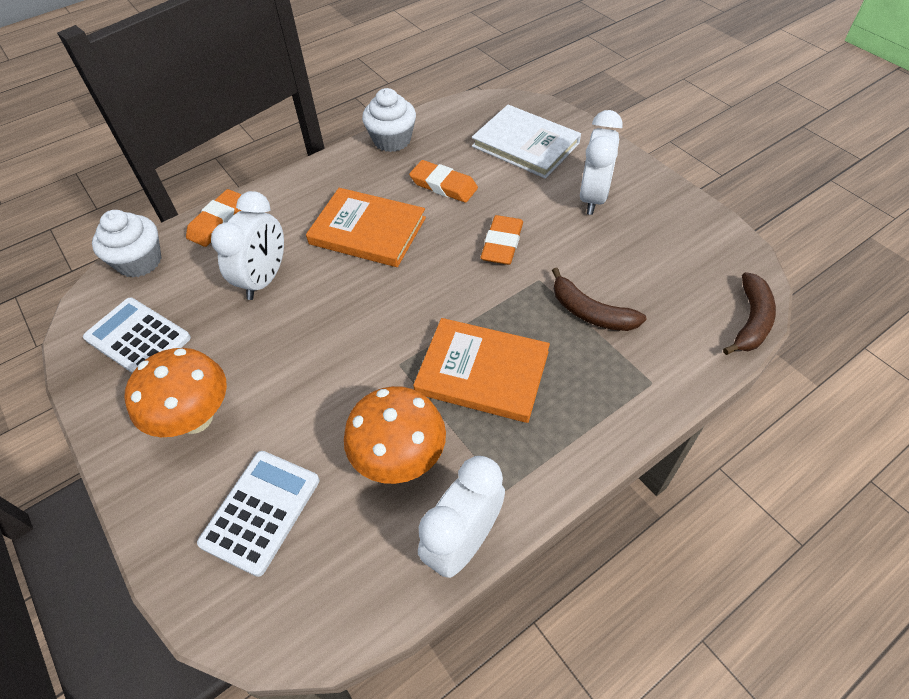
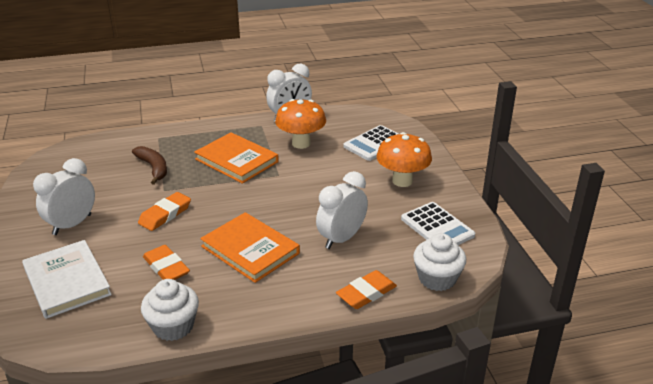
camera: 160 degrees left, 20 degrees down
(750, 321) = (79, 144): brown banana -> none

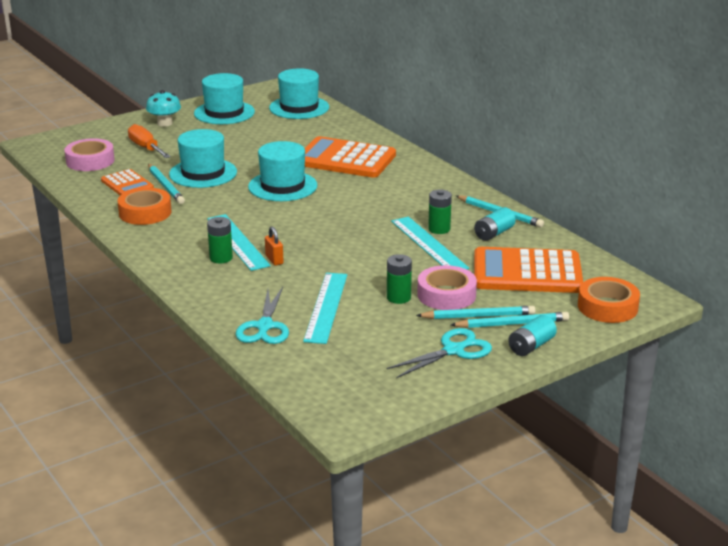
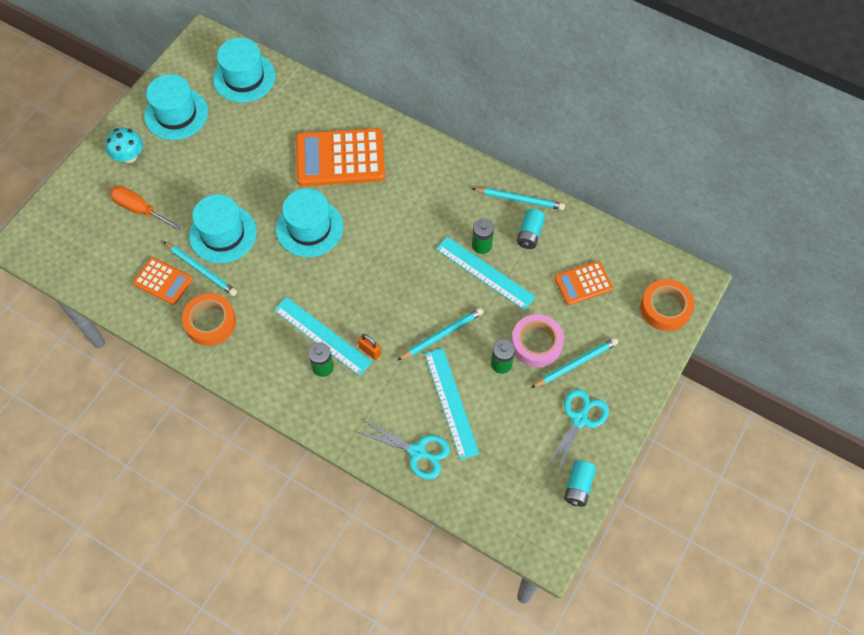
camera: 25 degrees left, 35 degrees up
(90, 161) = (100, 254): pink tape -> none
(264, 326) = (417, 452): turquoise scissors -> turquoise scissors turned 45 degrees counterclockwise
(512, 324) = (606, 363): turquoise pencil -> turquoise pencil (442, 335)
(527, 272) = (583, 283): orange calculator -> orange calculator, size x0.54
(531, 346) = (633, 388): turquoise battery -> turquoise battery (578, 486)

═══

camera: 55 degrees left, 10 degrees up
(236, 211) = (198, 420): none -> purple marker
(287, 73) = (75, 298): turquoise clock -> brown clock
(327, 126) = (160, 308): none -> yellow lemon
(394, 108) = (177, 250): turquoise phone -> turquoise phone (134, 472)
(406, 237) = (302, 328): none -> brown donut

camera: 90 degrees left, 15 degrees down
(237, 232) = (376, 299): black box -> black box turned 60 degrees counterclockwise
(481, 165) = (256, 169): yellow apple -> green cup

═══

**Task to complete**
Give back exactly the lines above, from the line containing "(236, 211) = (198, 420): none" through the line containing "(481, 165) = (256, 169): yellow", with both end lines and nothing more.

**Response**
(236, 211) = (198, 420): none -> purple marker
(287, 73) = (75, 298): turquoise clock -> brown clock
(327, 126) = (160, 308): none -> yellow lemon
(394, 108) = (177, 250): turquoise phone -> turquoise phone (134, 472)
(406, 237) = (302, 328): none -> brown donut

camera: 90 degrees left, 15 degrees down
(237, 232) = (376, 299): black box -> black box turned 60 degrees counterclockwise
(481, 165) = (256, 169): yellow apple -> green cup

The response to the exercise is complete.